▸ **Problem to solve**
Would you please output all the records exactly as given? Pictures should not appear in the copy.

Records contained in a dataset
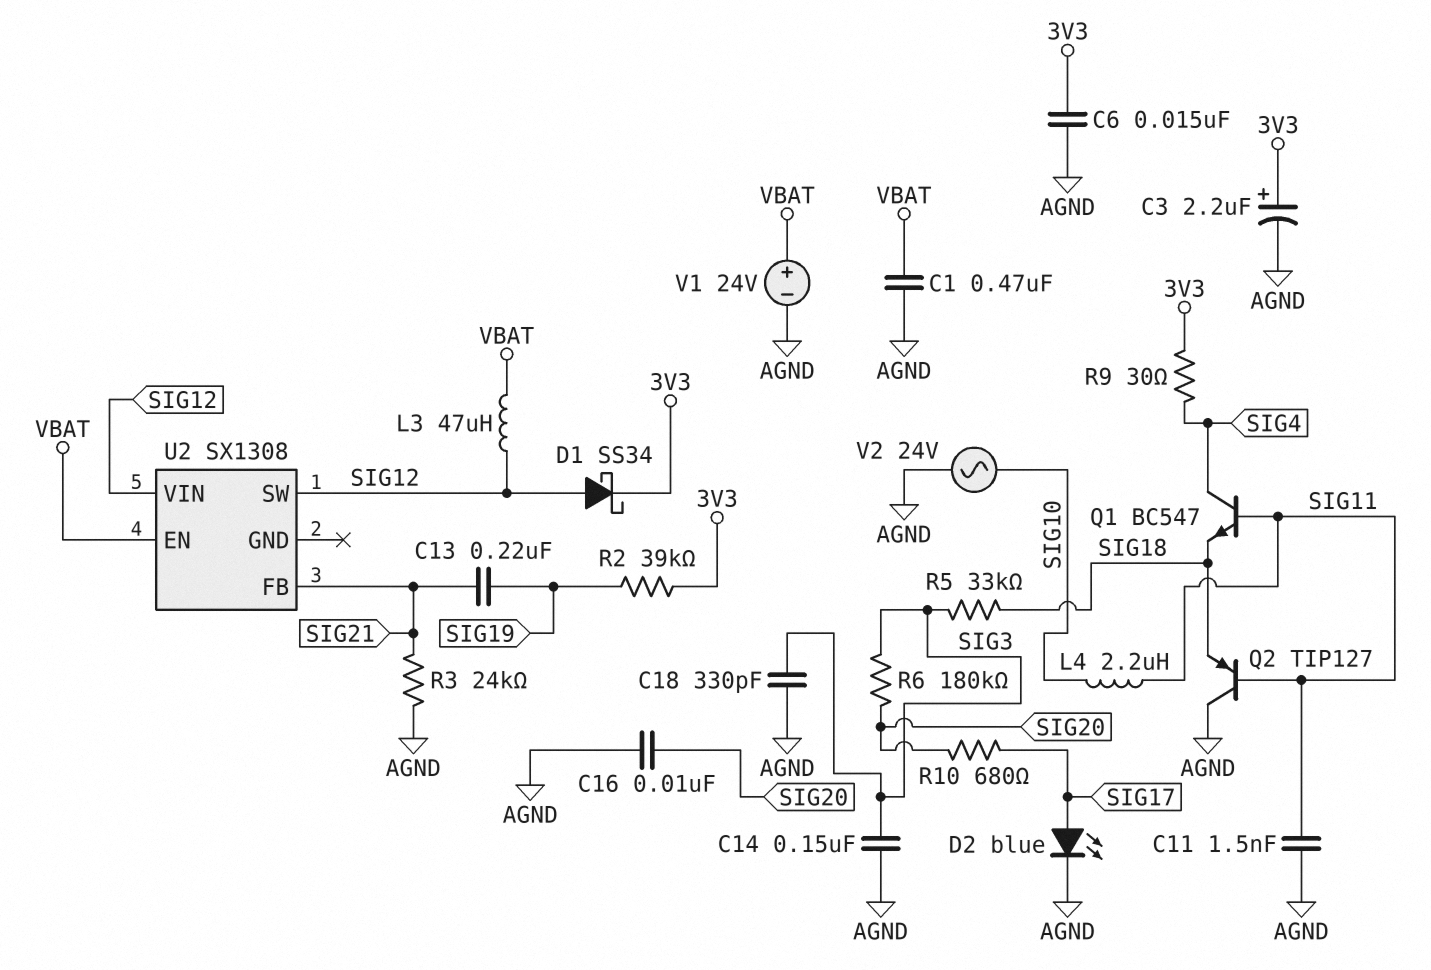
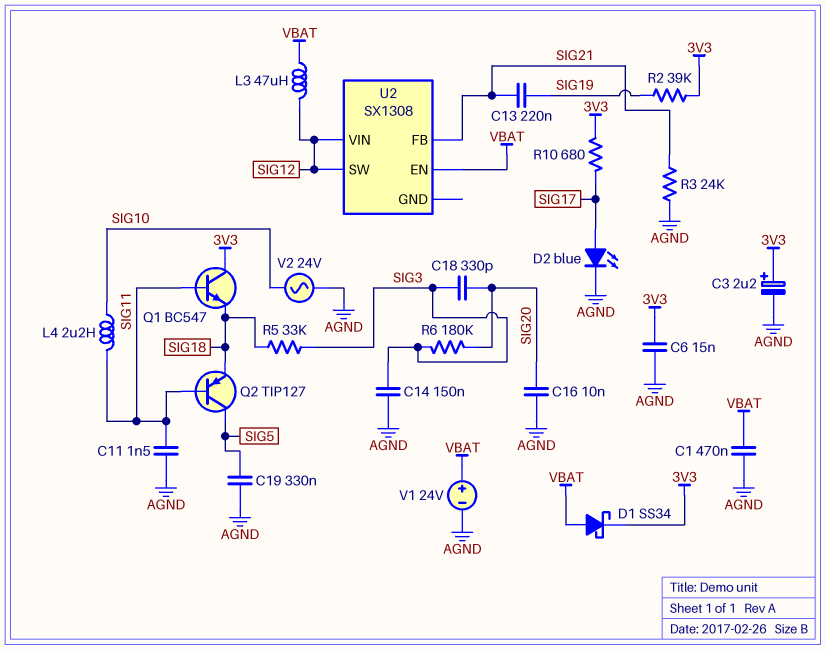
C18: 330pF (AGND, SIG3) -> 330pF (SIG3, SIG20)
C19: none -> 330nF (AGND, SIG5)
D1: schottky SS34 (A SIG12, K 3V3) -> schottky SS34 (A VBAT, K 3V3)
Q1: NPN BC547 (B SIG11, C SIG4, E SIG18) -> NPN BC547 (B SIG11, C 3V3, E SIG18)
Q2: PNP TIP127 (B SIG11, C AGND, E SIG18) -> PNP TIP127 (B SIG11, C SIG5, E SIG18)
R9: 30 (3V3, SIG4) -> none
R10: 680 (SIG17, SIG20) -> 680 (3V3, SIG17)

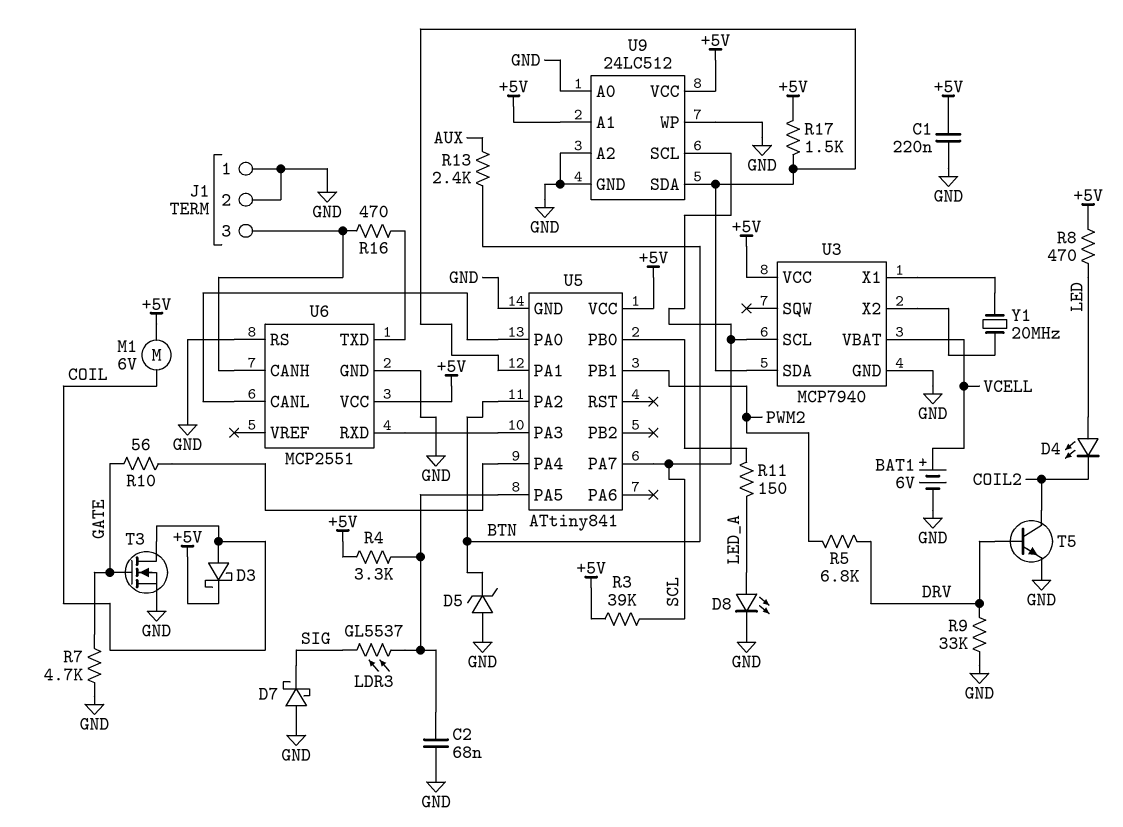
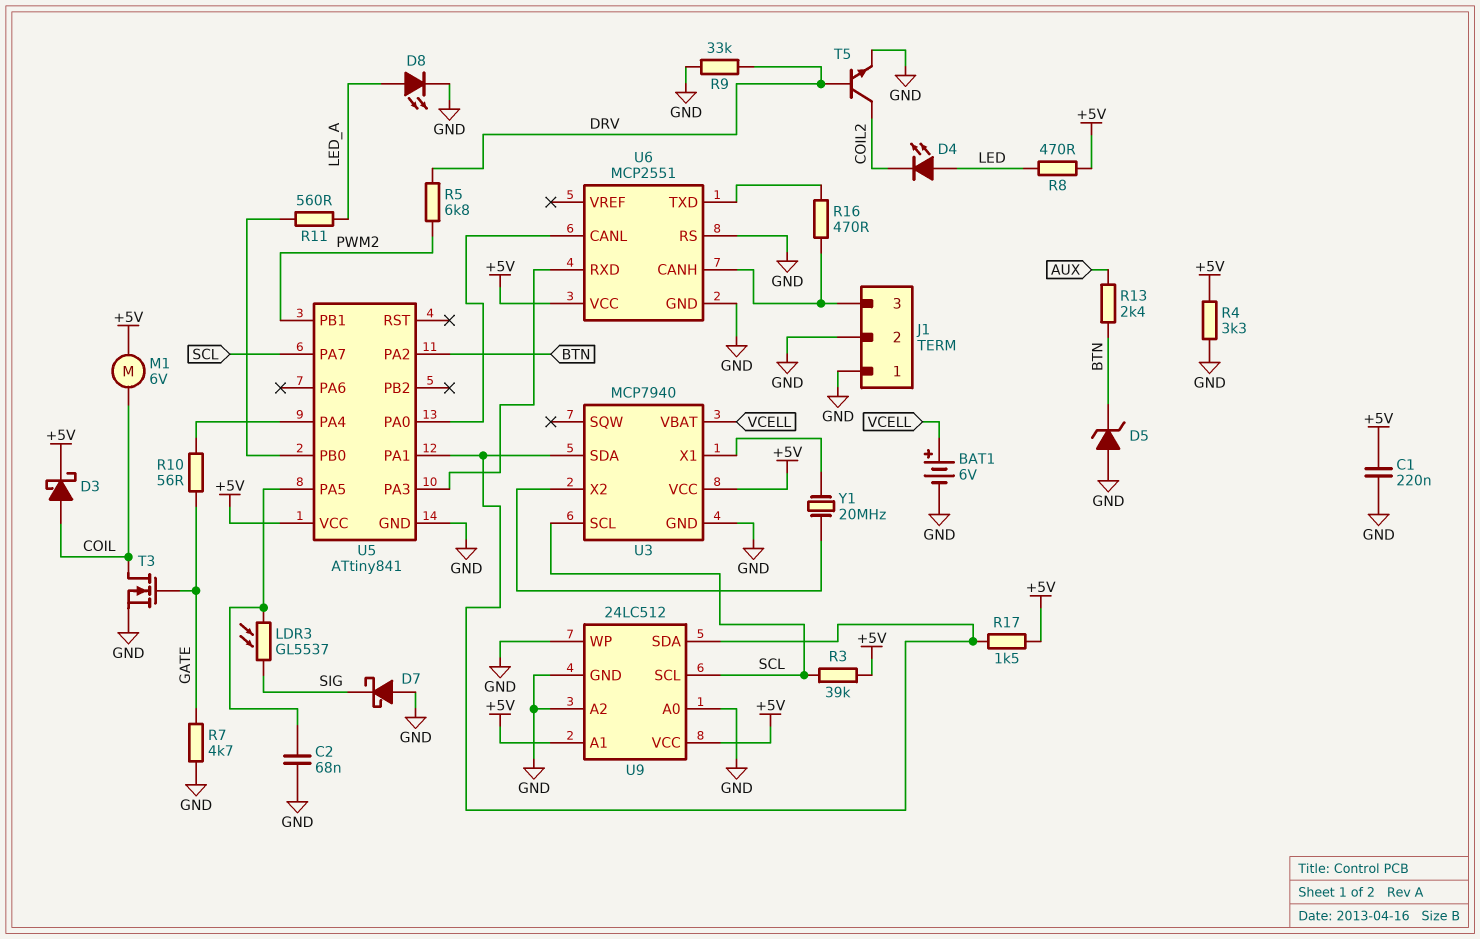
R4: 3.3k (+5V, U5/PA5) -> 3.3k (+5V, GND)
R11: 150 (LED_A, U5/PB0) -> 560 (LED_A, U5/PB0)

▸ **Solved problem**
C18: 330pF (AGND, SIG3) -> 330pF (SIG3, SIG20)
C19: none -> 330nF (AGND, SIG5)
D1: schottky SS34 (A SIG12, K 3V3) -> schottky SS34 (A VBAT, K 3V3)
Q1: NPN BC547 (B SIG11, C SIG4, E SIG18) -> NPN BC547 (B SIG11, C 3V3, E SIG18)
Q2: PNP TIP127 (B SIG11, C AGND, E SIG18) -> PNP TIP127 (B SIG11, C SIG5, E SIG18)
R9: 30 (3V3, SIG4) -> none
R10: 680 (SIG17, SIG20) -> 680 (3V3, SIG17)

R4: 3.3k (+5V, U5/PA5) -> 3.3k (+5V, GND)
R11: 150 (LED_A, U5/PB0) -> 560 (LED_A, U5/PB0)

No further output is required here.